Problem details: Reproduce the records below in full, substituting "coffee stand" for every occurrence of "juice bar" and changing nothing else.

★ ★ ★ ★

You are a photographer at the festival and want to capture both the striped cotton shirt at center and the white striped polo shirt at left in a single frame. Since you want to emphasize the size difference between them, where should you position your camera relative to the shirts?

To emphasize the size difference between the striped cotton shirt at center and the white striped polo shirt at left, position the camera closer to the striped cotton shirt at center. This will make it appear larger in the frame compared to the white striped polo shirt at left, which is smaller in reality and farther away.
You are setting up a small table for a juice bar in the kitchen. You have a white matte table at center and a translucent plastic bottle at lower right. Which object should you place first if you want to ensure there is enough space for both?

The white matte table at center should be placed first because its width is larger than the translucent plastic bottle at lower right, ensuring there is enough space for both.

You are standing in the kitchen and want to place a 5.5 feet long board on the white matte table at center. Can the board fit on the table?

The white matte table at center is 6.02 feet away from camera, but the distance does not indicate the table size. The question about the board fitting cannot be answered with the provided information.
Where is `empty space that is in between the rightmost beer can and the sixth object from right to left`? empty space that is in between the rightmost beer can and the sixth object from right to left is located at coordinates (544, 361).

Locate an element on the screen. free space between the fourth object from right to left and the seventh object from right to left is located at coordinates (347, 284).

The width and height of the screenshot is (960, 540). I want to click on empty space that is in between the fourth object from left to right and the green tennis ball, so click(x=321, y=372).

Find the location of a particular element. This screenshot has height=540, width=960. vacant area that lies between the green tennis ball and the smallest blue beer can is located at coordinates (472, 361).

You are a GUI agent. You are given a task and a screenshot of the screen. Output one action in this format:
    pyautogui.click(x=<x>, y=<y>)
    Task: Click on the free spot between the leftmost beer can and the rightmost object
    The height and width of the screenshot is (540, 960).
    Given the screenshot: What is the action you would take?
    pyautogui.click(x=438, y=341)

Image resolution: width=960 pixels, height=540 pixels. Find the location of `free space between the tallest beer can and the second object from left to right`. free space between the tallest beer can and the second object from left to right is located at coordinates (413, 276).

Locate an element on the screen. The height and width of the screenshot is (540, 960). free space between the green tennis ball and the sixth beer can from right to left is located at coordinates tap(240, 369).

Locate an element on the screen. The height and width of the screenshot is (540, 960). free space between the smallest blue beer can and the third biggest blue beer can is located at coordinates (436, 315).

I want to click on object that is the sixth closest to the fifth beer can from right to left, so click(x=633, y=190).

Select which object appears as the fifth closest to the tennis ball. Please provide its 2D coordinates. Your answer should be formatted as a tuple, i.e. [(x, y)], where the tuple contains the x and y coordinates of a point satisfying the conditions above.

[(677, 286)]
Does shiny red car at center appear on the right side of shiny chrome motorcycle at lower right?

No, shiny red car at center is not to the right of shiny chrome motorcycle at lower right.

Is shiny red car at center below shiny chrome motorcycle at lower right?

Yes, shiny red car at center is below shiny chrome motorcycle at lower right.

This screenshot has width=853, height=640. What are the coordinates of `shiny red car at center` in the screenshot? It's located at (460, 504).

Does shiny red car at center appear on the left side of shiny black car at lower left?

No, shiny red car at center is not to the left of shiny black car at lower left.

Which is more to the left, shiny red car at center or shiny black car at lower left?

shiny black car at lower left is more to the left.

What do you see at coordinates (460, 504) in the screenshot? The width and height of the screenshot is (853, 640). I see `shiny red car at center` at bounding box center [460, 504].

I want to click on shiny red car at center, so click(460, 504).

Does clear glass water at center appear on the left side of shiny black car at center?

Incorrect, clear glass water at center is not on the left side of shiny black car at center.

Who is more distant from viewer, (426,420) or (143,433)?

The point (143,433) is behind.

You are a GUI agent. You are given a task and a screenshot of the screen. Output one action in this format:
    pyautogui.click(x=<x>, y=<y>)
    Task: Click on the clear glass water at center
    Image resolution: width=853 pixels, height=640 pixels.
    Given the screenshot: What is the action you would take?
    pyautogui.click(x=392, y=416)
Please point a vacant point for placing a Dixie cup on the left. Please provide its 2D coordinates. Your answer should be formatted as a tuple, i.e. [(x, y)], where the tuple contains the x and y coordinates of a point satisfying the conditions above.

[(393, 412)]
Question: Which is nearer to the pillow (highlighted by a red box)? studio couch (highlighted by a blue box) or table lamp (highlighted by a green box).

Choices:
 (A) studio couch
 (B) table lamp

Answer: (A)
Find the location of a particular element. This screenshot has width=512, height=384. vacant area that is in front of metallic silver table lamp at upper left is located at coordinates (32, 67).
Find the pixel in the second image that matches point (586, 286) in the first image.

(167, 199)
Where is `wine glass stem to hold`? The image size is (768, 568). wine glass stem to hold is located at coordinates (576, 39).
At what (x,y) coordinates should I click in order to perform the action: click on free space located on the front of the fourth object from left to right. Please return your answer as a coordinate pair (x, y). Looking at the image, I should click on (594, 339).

★ ★ ★ ★

Worked answer:
You are a photographer at the festival and want to capture both the striped cotton shirt at center and the white striped polo shirt at left in a single frame. Since you want to emphasize the size difference between them, where should you position your camera relative to the shirts?

To emphasize the size difference between the striped cotton shirt at center and the white striped polo shirt at left, position the camera closer to the striped cotton shirt at center. This will make it appear larger in the frame compared to the white striped polo shirt at left, which is smaller in reality and farther away.
You are setting up a small table for a coffee stand in the kitchen. You have a white matte table at center and a translucent plastic bottle at lower right. Which object should you place first if you want to ensure there is enough space for both?

The white matte table at center should be placed first because its width is larger than the translucent plastic bottle at lower right, ensuring there is enough space for both.

You are standing in the kitchen and want to place a 5.5 feet long board on the white matte table at center. Can the board fit on the table?

The white matte table at center is 6.02 feet away from camera, but the distance does not indicate the table size. The question about the board fitting cannot be answered with the provided information.
Where is `empty space that is in between the rightmost beer can and the sixth object from right to left`? empty space that is in between the rightmost beer can and the sixth object from right to left is located at coordinates (544, 361).

Locate an element on the screen. free space between the fourth object from right to left and the seventh object from right to left is located at coordinates (347, 284).

The width and height of the screenshot is (960, 540). I want to click on empty space that is in between the fourth object from left to right and the green tennis ball, so click(x=321, y=372).

Find the location of a particular element. This screenshot has height=540, width=960. vacant area that lies between the green tennis ball and the smallest blue beer can is located at coordinates (472, 361).

You are a GUI agent. You are given a task and a screenshot of the screen. Output one action in this format:
    pyautogui.click(x=<x>, y=<y>)
    Task: Click on the free spot between the leftmost beer can and the rightmost object
    The height and width of the screenshot is (540, 960).
    Given the screenshot: What is the action you would take?
    pyautogui.click(x=438, y=341)

Image resolution: width=960 pixels, height=540 pixels. Find the location of `free space between the tallest beer can and the second object from left to right`. free space between the tallest beer can and the second object from left to right is located at coordinates (413, 276).

Locate an element on the screen. The height and width of the screenshot is (540, 960). free space between the green tennis ball and the sixth beer can from right to left is located at coordinates tap(240, 369).

Locate an element on the screen. The height and width of the screenshot is (540, 960). free space between the smallest blue beer can and the third biggest blue beer can is located at coordinates (436, 315).

I want to click on object that is the sixth closest to the fifth beer can from right to left, so click(x=633, y=190).

Select which object appears as the fifth closest to the tennis ball. Please provide its 2D coordinates. Your answer should be formatted as a tuple, i.e. [(x, y)], where the tuple contains the x and y coordinates of a point satisfying the conditions above.

[(677, 286)]
Does shiny red car at center appear on the right side of shiny chrome motorcycle at lower right?

No, shiny red car at center is not to the right of shiny chrome motorcycle at lower right.

Is shiny red car at center below shiny chrome motorcycle at lower right?

Yes, shiny red car at center is below shiny chrome motorcycle at lower right.

This screenshot has width=853, height=640. What are the coordinates of `shiny red car at center` in the screenshot? It's located at (460, 504).

Does shiny red car at center appear on the left side of shiny black car at lower left?

No, shiny red car at center is not to the left of shiny black car at lower left.

Which is more to the left, shiny red car at center or shiny black car at lower left?

shiny black car at lower left is more to the left.

What do you see at coordinates (460, 504) in the screenshot? The width and height of the screenshot is (853, 640). I see `shiny red car at center` at bounding box center [460, 504].

I want to click on shiny red car at center, so click(460, 504).

Does clear glass water at center appear on the left side of shiny black car at center?

Incorrect, clear glass water at center is not on the left side of shiny black car at center.

Who is more distant from viewer, (426,420) or (143,433)?

The point (143,433) is behind.

You are a GUI agent. You are given a task and a screenshot of the screen. Output one action in this format:
    pyautogui.click(x=<x>, y=<y>)
    Task: Click on the clear glass water at center
    Image resolution: width=853 pixels, height=640 pixels.
    Given the screenshot: What is the action you would take?
    pyautogui.click(x=392, y=416)
Please point a vacant point for placing a Dixie cup on the left. Please provide its 2D coordinates. Your answer should be formatted as a tuple, i.e. [(x, y)], where the tuple contains the x and y coordinates of a point satisfying the conditions above.

[(393, 412)]
Question: Which is nearer to the pillow (highlighted by a red box)? studio couch (highlighted by a blue box) or table lamp (highlighted by a green box).

Choices:
 (A) studio couch
 (B) table lamp

Answer: (A)
Find the location of a particular element. This screenshot has width=512, height=384. vacant area that is in front of metallic silver table lamp at upper left is located at coordinates (32, 67).
Find the pixel in the second image that matches point (586, 286) in the first image.

(167, 199)
Where is `wine glass stem to hold`? The image size is (768, 568). wine glass stem to hold is located at coordinates (576, 39).
At what (x,y) coordinates should I click in order to perform the action: click on free space located on the front of the fourth object from left to right. Please return your answer as a coordinate pair (x, y). Looking at the image, I should click on (594, 339).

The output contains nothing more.